EXERCISE
Whichever lines include the word "green", copy them as they appear in the data.

SOURCE RECORDS
———

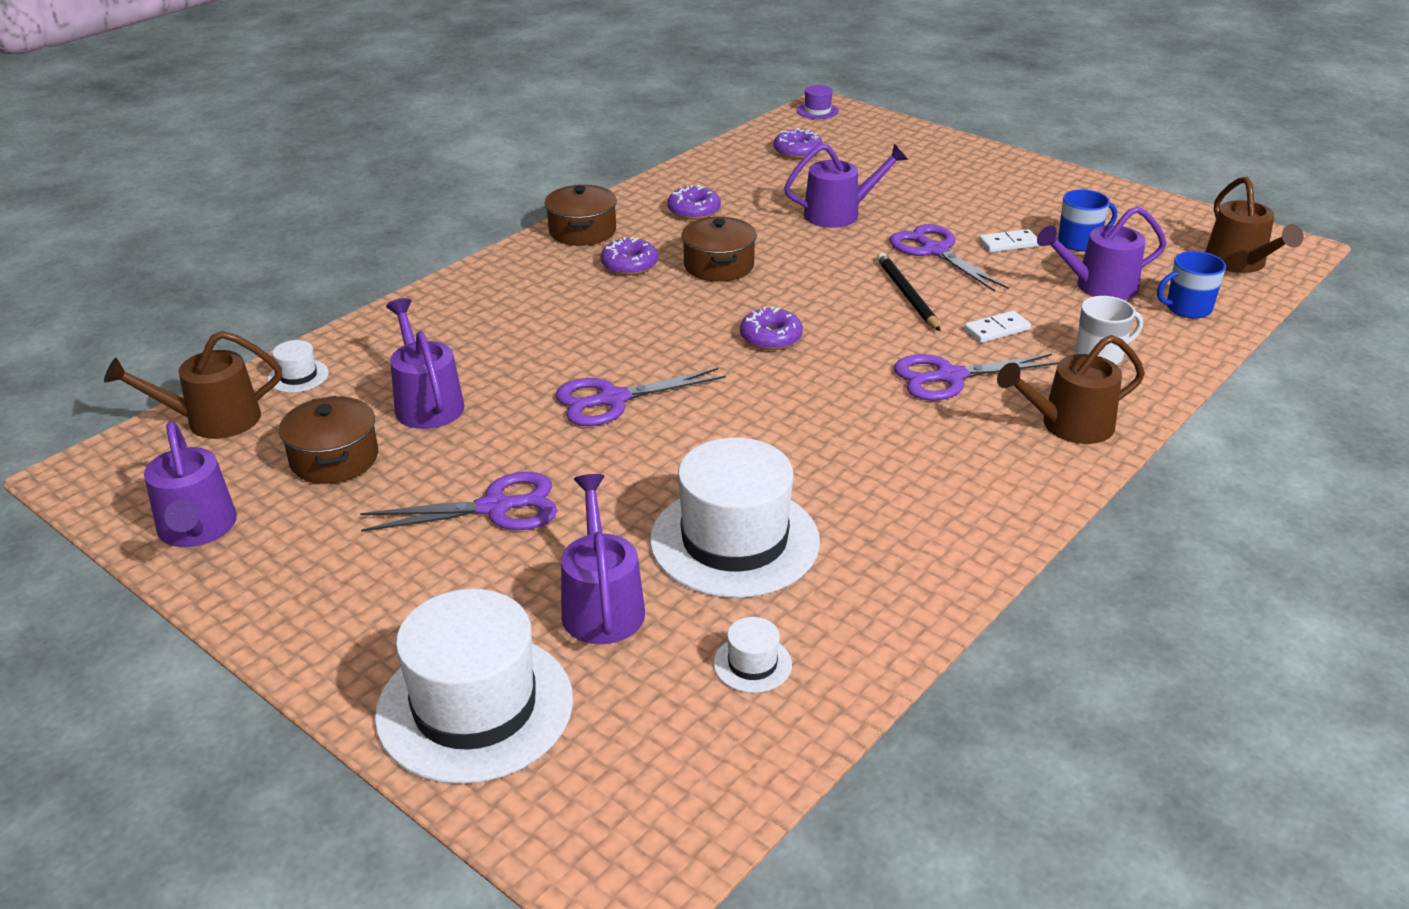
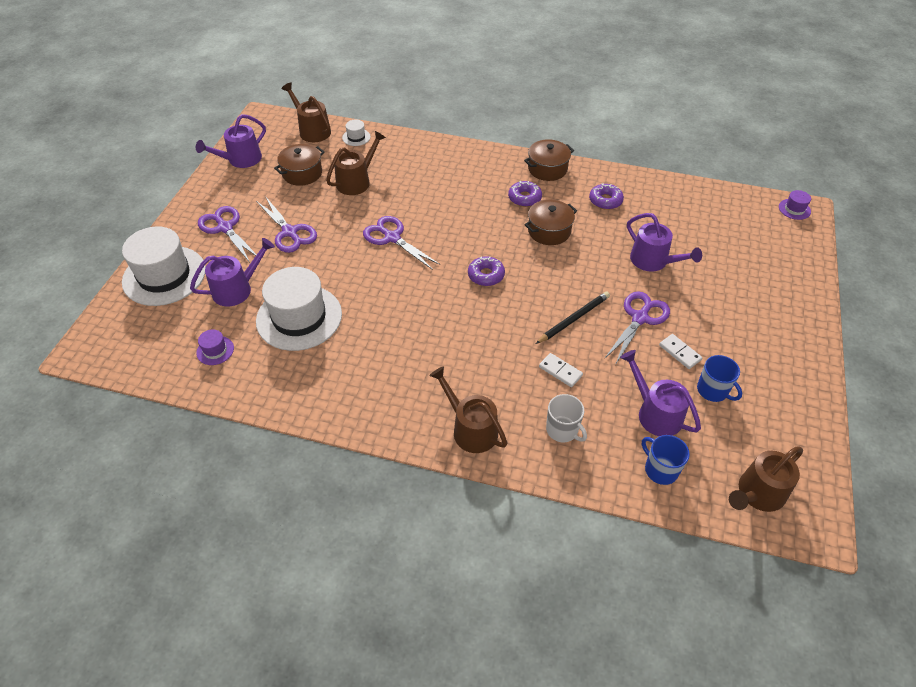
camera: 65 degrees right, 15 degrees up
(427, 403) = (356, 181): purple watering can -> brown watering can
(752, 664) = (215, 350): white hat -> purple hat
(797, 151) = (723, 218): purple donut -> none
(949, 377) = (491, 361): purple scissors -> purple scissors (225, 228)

———

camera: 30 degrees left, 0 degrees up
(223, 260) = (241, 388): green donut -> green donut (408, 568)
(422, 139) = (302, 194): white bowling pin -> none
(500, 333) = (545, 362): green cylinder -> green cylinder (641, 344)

———

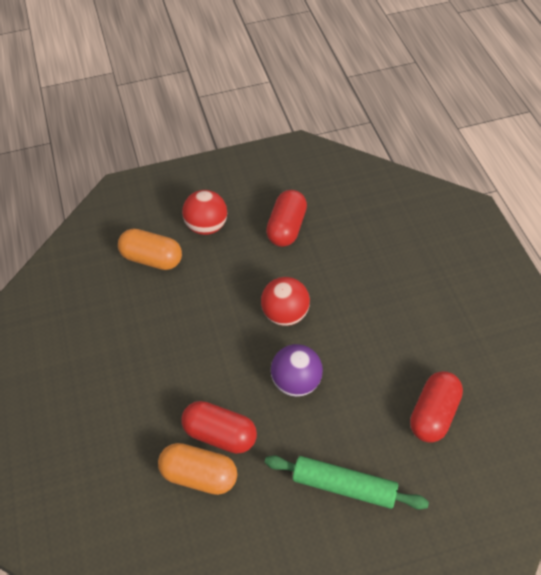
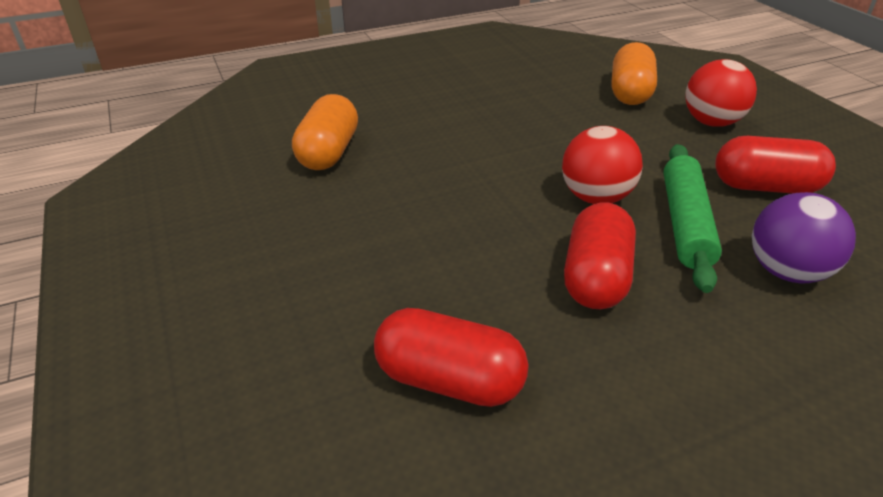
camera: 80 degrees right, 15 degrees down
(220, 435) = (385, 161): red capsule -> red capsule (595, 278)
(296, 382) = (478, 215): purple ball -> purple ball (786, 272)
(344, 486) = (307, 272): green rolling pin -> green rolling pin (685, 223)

———

SOLUTION TO THIS EXERCISE
(223, 260) = (241, 388): green donut -> green donut (408, 568)
(500, 333) = (545, 362): green cylinder -> green cylinder (641, 344)
(344, 486) = (307, 272): green rolling pin -> green rolling pin (685, 223)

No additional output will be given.